> **Records to process**
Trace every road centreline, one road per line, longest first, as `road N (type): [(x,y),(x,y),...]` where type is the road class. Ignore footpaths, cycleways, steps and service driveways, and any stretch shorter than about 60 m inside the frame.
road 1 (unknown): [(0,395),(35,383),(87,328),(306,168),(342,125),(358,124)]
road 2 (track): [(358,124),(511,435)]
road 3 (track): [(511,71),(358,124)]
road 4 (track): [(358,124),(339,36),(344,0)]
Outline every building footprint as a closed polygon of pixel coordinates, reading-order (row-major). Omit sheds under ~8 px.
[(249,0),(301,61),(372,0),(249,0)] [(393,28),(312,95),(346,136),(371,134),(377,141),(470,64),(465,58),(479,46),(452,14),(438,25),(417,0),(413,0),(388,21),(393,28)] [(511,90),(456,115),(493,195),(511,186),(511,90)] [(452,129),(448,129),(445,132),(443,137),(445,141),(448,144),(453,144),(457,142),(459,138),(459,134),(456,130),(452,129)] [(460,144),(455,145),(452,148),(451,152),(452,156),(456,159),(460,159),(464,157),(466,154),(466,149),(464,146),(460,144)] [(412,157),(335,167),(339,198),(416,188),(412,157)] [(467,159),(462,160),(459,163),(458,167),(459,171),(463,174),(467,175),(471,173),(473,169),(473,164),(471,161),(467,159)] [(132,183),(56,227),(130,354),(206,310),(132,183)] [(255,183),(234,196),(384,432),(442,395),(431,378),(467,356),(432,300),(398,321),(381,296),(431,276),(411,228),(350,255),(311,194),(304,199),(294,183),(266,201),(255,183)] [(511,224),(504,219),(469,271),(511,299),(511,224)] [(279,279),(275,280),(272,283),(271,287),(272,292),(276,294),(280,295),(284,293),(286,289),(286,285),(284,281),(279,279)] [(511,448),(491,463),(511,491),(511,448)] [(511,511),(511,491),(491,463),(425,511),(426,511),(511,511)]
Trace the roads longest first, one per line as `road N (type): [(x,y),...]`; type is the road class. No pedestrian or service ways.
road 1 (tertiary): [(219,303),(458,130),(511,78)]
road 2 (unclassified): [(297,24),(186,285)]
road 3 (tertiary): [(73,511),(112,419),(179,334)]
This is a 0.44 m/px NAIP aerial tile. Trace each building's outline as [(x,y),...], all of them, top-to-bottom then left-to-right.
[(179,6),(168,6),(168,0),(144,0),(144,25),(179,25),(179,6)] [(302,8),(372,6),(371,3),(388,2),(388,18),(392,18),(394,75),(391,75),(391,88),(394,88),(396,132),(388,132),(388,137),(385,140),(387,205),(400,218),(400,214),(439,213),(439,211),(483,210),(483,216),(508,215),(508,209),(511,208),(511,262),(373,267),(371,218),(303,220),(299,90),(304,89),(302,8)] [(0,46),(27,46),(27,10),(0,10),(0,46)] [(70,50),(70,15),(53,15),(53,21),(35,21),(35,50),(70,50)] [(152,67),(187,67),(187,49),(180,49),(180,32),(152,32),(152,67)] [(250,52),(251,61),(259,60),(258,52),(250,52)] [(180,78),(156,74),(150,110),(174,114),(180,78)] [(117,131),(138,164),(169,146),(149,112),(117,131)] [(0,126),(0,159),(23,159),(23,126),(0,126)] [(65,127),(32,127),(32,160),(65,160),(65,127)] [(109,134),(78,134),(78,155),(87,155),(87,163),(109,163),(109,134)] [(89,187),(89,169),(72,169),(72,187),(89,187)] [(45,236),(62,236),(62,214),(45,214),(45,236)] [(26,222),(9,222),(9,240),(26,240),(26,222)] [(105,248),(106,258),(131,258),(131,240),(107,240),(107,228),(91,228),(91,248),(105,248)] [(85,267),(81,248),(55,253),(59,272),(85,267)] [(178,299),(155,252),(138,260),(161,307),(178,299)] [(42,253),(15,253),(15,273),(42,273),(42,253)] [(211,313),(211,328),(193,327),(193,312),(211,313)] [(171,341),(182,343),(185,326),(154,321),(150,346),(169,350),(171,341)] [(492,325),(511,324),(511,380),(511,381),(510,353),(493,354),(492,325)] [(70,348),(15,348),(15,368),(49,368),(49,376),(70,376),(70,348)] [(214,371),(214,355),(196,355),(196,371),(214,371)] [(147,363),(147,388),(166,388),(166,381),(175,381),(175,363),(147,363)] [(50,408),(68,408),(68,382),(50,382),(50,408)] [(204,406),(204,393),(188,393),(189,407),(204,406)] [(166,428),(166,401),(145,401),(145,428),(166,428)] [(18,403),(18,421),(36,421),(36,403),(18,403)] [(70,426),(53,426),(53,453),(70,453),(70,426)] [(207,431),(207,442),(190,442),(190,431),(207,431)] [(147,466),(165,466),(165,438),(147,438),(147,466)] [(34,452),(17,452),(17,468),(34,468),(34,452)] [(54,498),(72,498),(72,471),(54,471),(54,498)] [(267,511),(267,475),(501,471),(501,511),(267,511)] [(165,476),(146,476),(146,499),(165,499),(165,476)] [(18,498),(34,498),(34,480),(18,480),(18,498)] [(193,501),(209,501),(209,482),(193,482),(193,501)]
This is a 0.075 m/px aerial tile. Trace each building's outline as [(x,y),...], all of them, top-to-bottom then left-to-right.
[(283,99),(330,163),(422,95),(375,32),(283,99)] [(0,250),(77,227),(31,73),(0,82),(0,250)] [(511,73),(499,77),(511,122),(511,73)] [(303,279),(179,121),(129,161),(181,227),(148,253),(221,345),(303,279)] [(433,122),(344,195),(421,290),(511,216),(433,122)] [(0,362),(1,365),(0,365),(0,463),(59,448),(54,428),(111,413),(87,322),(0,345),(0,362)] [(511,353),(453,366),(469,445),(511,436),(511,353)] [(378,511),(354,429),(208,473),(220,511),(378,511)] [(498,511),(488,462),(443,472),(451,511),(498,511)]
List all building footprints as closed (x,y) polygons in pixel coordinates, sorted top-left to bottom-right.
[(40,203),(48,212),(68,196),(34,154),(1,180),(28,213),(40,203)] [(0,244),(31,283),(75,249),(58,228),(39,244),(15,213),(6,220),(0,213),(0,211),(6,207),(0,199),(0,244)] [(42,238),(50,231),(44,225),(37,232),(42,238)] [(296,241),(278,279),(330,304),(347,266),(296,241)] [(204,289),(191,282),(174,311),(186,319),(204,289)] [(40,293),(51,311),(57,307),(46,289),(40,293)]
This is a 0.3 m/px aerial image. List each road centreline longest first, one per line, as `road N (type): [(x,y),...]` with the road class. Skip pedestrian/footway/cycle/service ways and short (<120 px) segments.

> **Requirement**
Convert the entire listing above into a numbered list, one line per item, omitting any blank lines.

> **Answer to the problem**
1. Trace every road centreline, one road per line, longest first, as `road N (type): [(x,y),(x,y),...]` where type is the road class. Ignore footpaths, cycleways, steps and service driveways, and any stretch shorter than about 60 m inside the frame.
2. road 1 (unknown): [(0,395),(35,383),(87,328),(306,168),(342,125),(358,124)]
3. road 2 (track): [(358,124),(511,435)]
4. road 3 (track): [(511,71),(358,124)]
5. road 4 (track): [(358,124),(339,36),(344,0)]
6. Outline every building footprint as a closed polygon of pixel coordinates, reading-order (row-major). Omit sheds under ~8 px.
7. [(249,0),(301,61),(372,0),(249,0)] [(393,28),(312,95),(346,136),(371,134),(377,141),(470,64),(465,58),(479,46),(452,14),(438,25),(417,0),(413,0),(388,21),(393,28)] [(511,90),(456,115),(493,195),(511,186),(511,90)] [(452,129),(448,129),(445,132),(443,137),(445,141),(448,144),(453,144),(457,142),(459,138),(459,134),(456,130),(452,129)] [(460,144),(455,145),(452,148),(451,152),(452,156),(456,159),(460,159),(464,157),(466,154),(466,149),(464,146),(460,144)] [(412,157),(335,167),(339,198),(416,188),(412,157)] [(467,159),(462,160),(459,163),(458,167),(459,171),(463,174),(467,175),(471,173),(473,169),(473,164),(471,161),(467,159)] [(132,183),(56,227),(130,354),(206,310),(132,183)] [(255,183),(234,196),(384,432),(442,395),(431,378),(467,356),(432,300),(398,321),(381,296),(431,276),(411,228),(350,255),(311,194),(304,199),(294,183),(266,201),(255,183)] [(511,224),(504,219),(469,271),(511,299),(511,224)] [(279,279),(275,280),(272,283),(271,287),(272,292),(276,294),(280,295),(284,293),(286,289),(286,285),(284,281),(279,279)] [(511,448),(491,463),(511,491),(511,448)] [(511,511),(511,491),(491,463),(425,511),(426,511),(511,511)]
8. Trace the roads longest first, one per line as `road N (type): [(x,y),...]`; type is the road class. No pedestrian or service ways.
9. road 1 (tertiary): [(219,303),(458,130),(511,78)]
10. road 2 (unclassified): [(297,24),(186,285)]
11. road 3 (tertiary): [(73,511),(112,419),(179,334)]
12. This is a 0.44 m/px NAIP aerial tile. Trace each building's outline as [(x,y),...], all of them, top-to-bottom then left-to-right.
13. [(179,6),(168,6),(168,0),(144,0),(144,25),(179,25),(179,6)] [(302,8),(372,6),(371,3),(388,2),(388,18),(392,18),(394,75),(391,75),(391,88),(394,88),(396,132),(388,132),(388,137),(385,140),(387,205),(400,218),(400,214),(439,213),(439,211),(483,210),(483,216),(508,215),(508,209),(511,208),(511,262),(373,267),(371,218),(303,220),(299,90),(304,89),(302,8)] [(0,46),(27,46),(27,10),(0,10),(0,46)] [(70,50),(70,15),(53,15),(53,21),(35,21),(35,50),(70,50)] [(152,67),(187,67),(187,49),(180,49),(180,32),(152,32),(152,67)] [(250,52),(251,61),(259,60),(258,52),(250,52)] [(180,78),(156,74),(150,110),(174,114),(180,78)] [(117,131),(138,164),(169,146),(149,112),(117,131)] [(0,126),(0,159),(23,159),(23,126),(0,126)] [(65,127),(32,127),(32,160),(65,160),(65,127)] [(109,134),(78,134),(78,155),(87,155),(87,163),(109,163),(109,134)] [(89,187),(89,169),(72,169),(72,187),(89,187)] [(45,236),(62,236),(62,214),(45,214),(45,236)] [(26,222),(9,222),(9,240),(26,240),(26,222)] [(105,248),(106,258),(131,258),(131,240),(107,240),(107,228),(91,228),(91,248),(105,248)] [(85,267),(81,248),(55,253),(59,272),(85,267)] [(178,299),(155,252),(138,260),(161,307),(178,299)] [(42,253),(15,253),(15,273),(42,273),(42,253)] [(211,313),(211,328),(193,327),(193,312),(211,313)] [(171,341),(182,343),(185,326),(154,321),(150,346),(169,350),(171,341)] [(492,325),(511,324),(511,380),(511,381),(510,353),(493,354),(492,325)] [(70,348),(15,348),(15,368),(49,368),(49,376),(70,376),(70,348)] [(214,371),(214,355),(196,355),(196,371),(214,371)] [(147,363),(147,388),(166,388),(166,381),(175,381),(175,363),(147,363)] [(50,408),(68,408),(68,382),(50,382),(50,408)] [(204,406),(204,393),(188,393),(189,407),(204,406)] [(166,428),(166,401),(145,401),(145,428),(166,428)] [(18,403),(18,421),(36,421),(36,403),(18,403)] [(70,426),(53,426),(53,453),(70,453),(70,426)] [(207,431),(207,442),(190,442),(190,431),(207,431)] [(147,466),(165,466),(165,438),(147,438),(147,466)] [(34,452),(17,452),(17,468),(34,468),(34,452)] [(54,498),(72,498),(72,471),(54,471),(54,498)] [(267,511),(267,475),(501,471),(501,511),(267,511)] [(165,476),(146,476),(146,499),(165,499),(165,476)] [(18,498),(34,498),(34,480),(18,480),(18,498)] [(193,501),(209,501),(209,482),(193,482),(193,501)]
14. This is a 0.075 m/px aerial tile. Trace each building's outline as [(x,y),...], all of them, top-to-bottom then left-to-right.
15. [(283,99),(330,163),(422,95),(375,32),(283,99)] [(0,250),(77,227),(31,73),(0,82),(0,250)] [(511,73),(499,77),(511,122),(511,73)] [(303,279),(179,121),(129,161),(181,227),(148,253),(221,345),(303,279)] [(433,122),(344,195),(421,290),(511,216),(433,122)] [(0,362),(1,365),(0,365),(0,463),(59,448),(54,428),(111,413),(87,322),(0,345),(0,362)] [(511,353),(453,366),(469,445),(511,436),(511,353)] [(378,511),(354,429),(208,473),(220,511),(378,511)] [(498,511),(488,462),(443,472),(451,511),(498,511)]
16. List all building footprints as closed (x,y) polygons in pixel coordinates, sorted top-left to bottom-right.
17. [(40,203),(48,212),(68,196),(34,154),(1,180),(28,213),(40,203)] [(0,244),(31,283),(75,249),(58,228),(39,244),(15,213),(6,220),(0,213),(0,211),(6,207),(0,199),(0,244)] [(42,238),(50,231),(44,225),(37,232),(42,238)] [(296,241),(278,279),(330,304),(347,266),(296,241)] [(204,289),(191,282),(174,311),(186,319),(204,289)] [(40,293),(51,311),(57,307),(46,289),(40,293)]
18. This is a 0.3 m/px aerial image. List each road centreline longest first, one per line, as `road N (type): [(x,y),...]` with the road class. Skip pedestrian/footway/cycle/service ways and short (<120 px) segments.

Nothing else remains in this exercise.